= Beginning of Section =
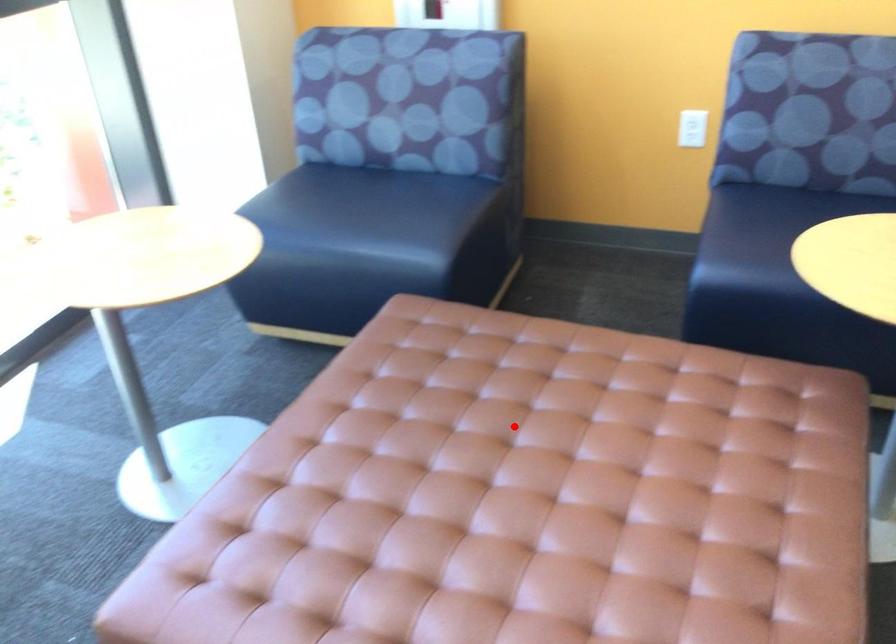
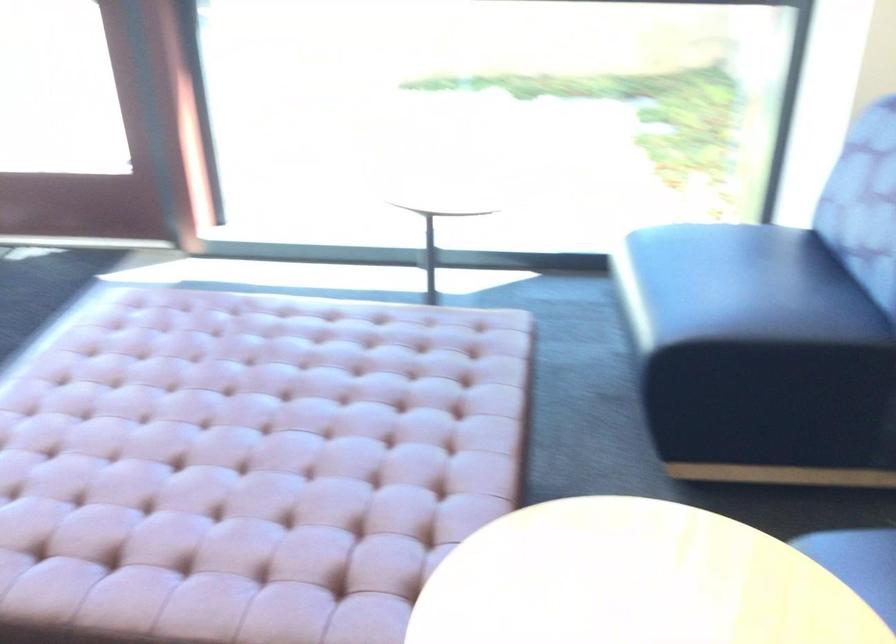
The point at the highlighted location is marked in the first image. Where is the corresponding point in the second image?

(306, 406)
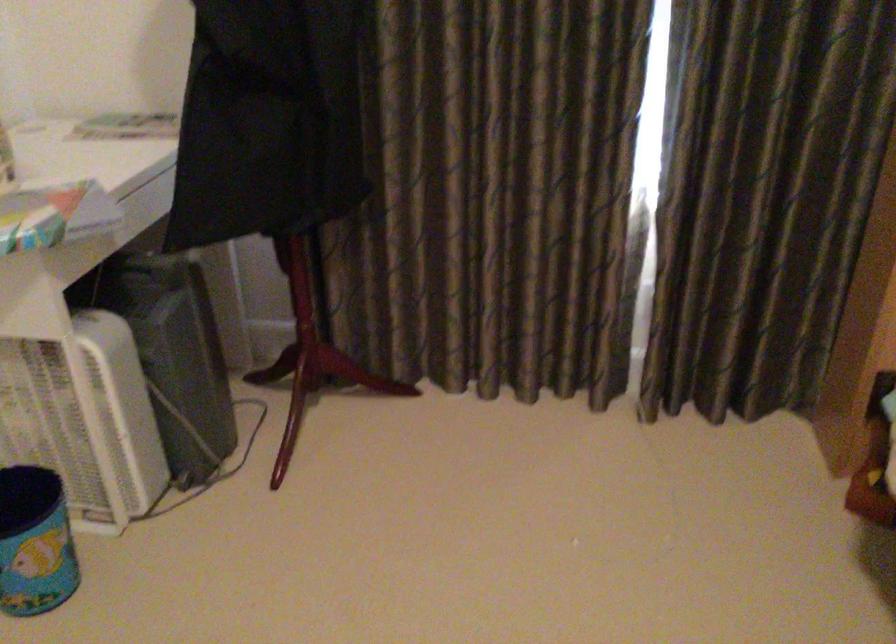
Image resolution: width=896 pixels, height=644 pixels. Find the location of `small patterned bin`. small patterned bin is located at coordinates (35, 542).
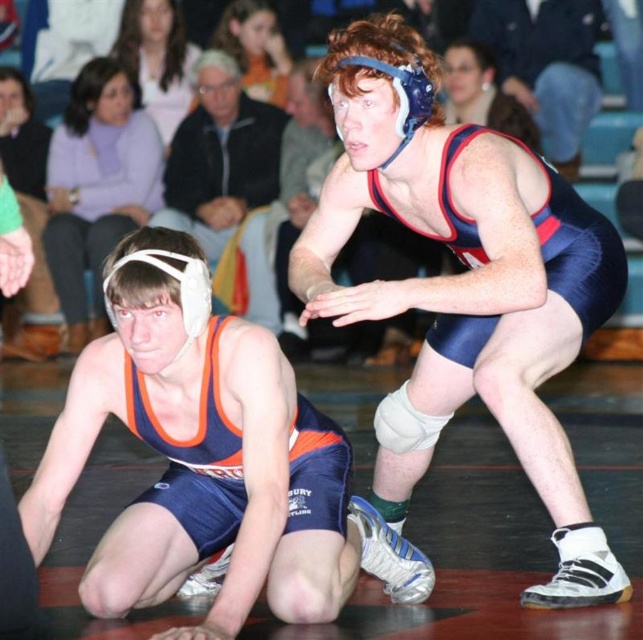
You are a referee in a wrestling match and need to determine which wrestler is in control. Based on the image, which wrestler is positioned higher, the matte blue wrestling singlet at upper center or the blue fabric wrestling singlet at upper center?

The matte blue wrestling singlet at upper center is much taller as blue fabric wrestling singlet at upper center, so the matte blue wrestling singlet at upper center is positioned higher.

You are a photographer standing at the point marked as point (177, 188). You want to take a photo of the wrestling match happening on the mat. Considering your current position, can you estimate how far you are from the spectators watching the match?

The distance between point (177, 188) and the viewer is 34.28 feet. Since the spectators are in the background behind the mat, the distance from the photographer at point (177, 188) to the spectators would be greater than 34.28 feet.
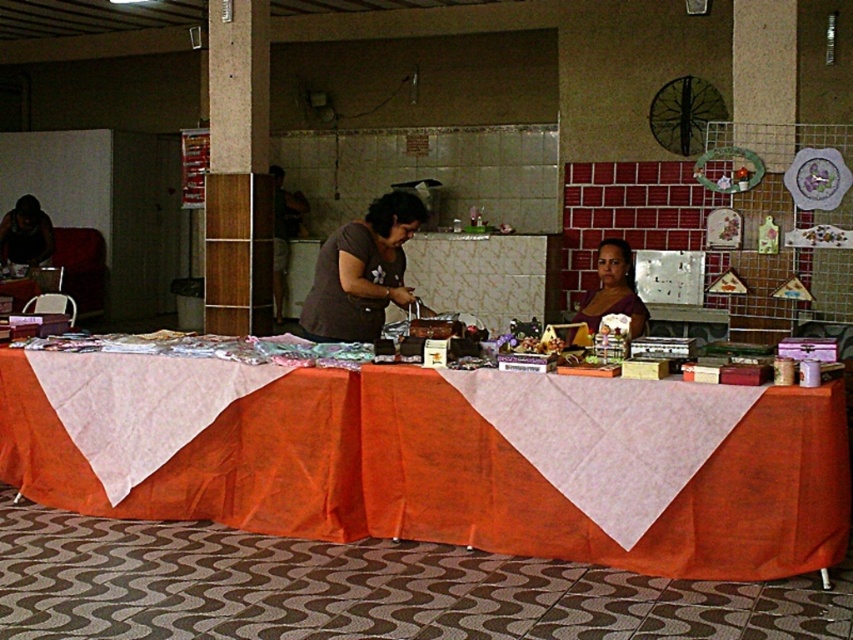
Is orange fabric table at center bigger than dark gray fabric at center?

Yes.

Identify the location of orange fabric table at center. This screenshot has width=853, height=640. (451, 476).

Which is in front, point (235, 518) or point (320, 248)?

Positioned in front is point (235, 518).

Locate an element on the screen. This screenshot has height=640, width=853. orange fabric table at center is located at coordinates (451, 476).

Is dark gray fabric at center below matte brown dress at center?

Incorrect, dark gray fabric at center is not positioned below matte brown dress at center.

Does dark gray fabric at center have a larger size compared to matte brown dress at center?

Yes.

Does point (345, 337) lie behind point (607, 291)?

No.

Locate an element on the screen. This screenshot has height=640, width=853. dark gray fabric at center is located at coordinates tap(363, 272).

Can you confirm if orange fabric table at center is shorter than matte brown dress at center?

No.

Which of these two, orange fabric table at center or matte brown dress at center, stands shorter?

matte brown dress at center is shorter.

Is point (303, 492) less distant than point (628, 300)?

Yes, point (303, 492) is in front of point (628, 300).

At what (x,y) coordinates should I click in order to perform the action: click on orange fabric table at center. Please return your answer as a coordinate pair (x, y). This screenshot has height=640, width=853. Looking at the image, I should click on (451, 476).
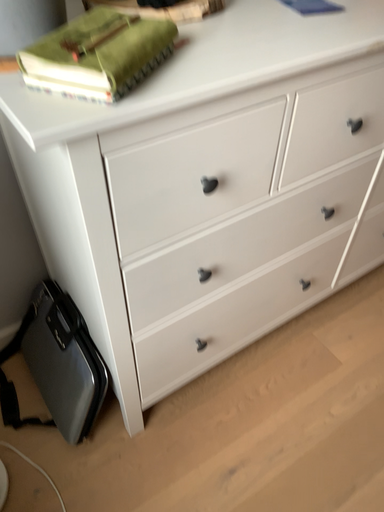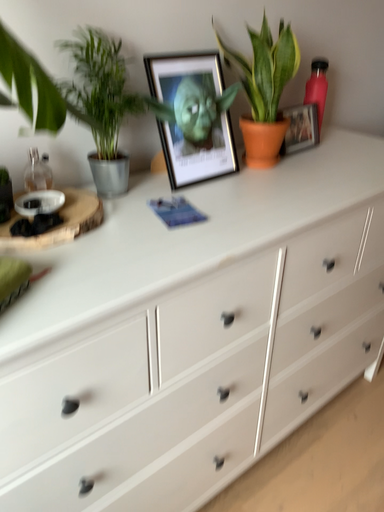
Question: How did the camera likely rotate when shooting the video?

Choices:
 (A) rotated downward
 (B) rotated upward

Answer: (B)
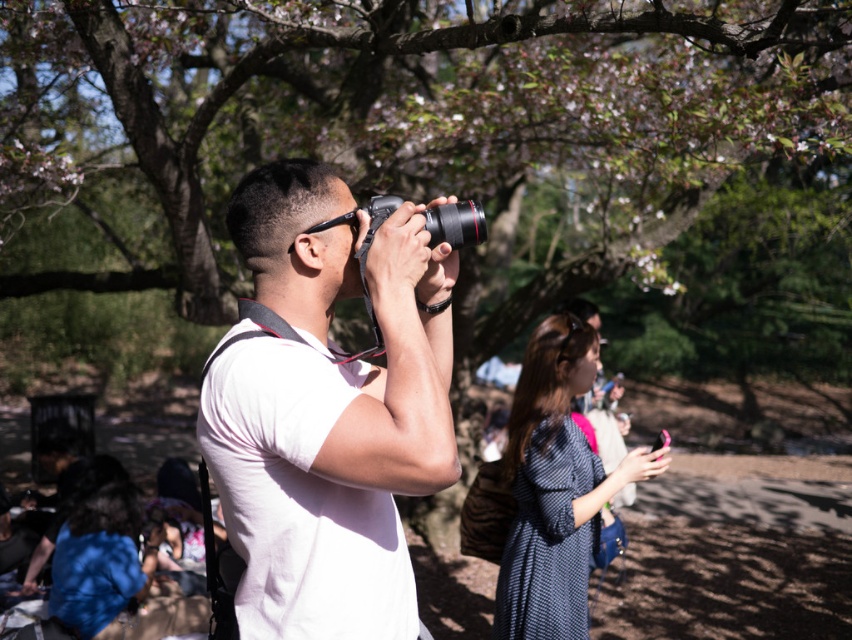
Question: Considering the relative positions of white matte camera at center and dark blue textured dress at center in the image provided, where is white matte camera at center located with respect to dark blue textured dress at center?

Choices:
 (A) below
 (B) above

Answer: (B)

Question: Is white matte camera at center thinner than black plastic camera at center?

Choices:
 (A) no
 (B) yes

Answer: (A)

Question: Which of the following is the farthest from the observer?

Choices:
 (A) (651, 474)
 (B) (475, 205)

Answer: (A)

Question: Which of the following is the closest to the observer?

Choices:
 (A) white matte camera at center
 (B) dark blue textured dress at center
 (C) black plastic camera at center

Answer: (A)

Question: Which point appears closest to the camera in this image?

Choices:
 (A) (444, 237)
 (B) (303, 490)
 (C) (561, 512)

Answer: (B)

Question: Can you confirm if dark blue textured dress at center is wider than black plastic camera at center?

Choices:
 (A) no
 (B) yes

Answer: (B)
= End of Section =
Please identify each line above that contains the string "than" and copy those lines out. Case matters.

_EXPECTED ANSWER:_
The distance between point (177, 188) and the viewer is 34.28 feet. Since the spectators are in the background behind the mat, the distance from the photographer at point (177, 188) to the spectators would be greater than 34.28 feet.
Is orange fabric table at center bigger than dark gray fabric at center?
Can you confirm if orange fabric table at center is shorter than matte brown dress at center?
Is point (303, 492) less distant than point (628, 300)?
Question: Is white matte camera at center thinner than black plastic camera at center?
Question: Can you confirm if dark blue textured dress at center is wider than black plastic camera at center?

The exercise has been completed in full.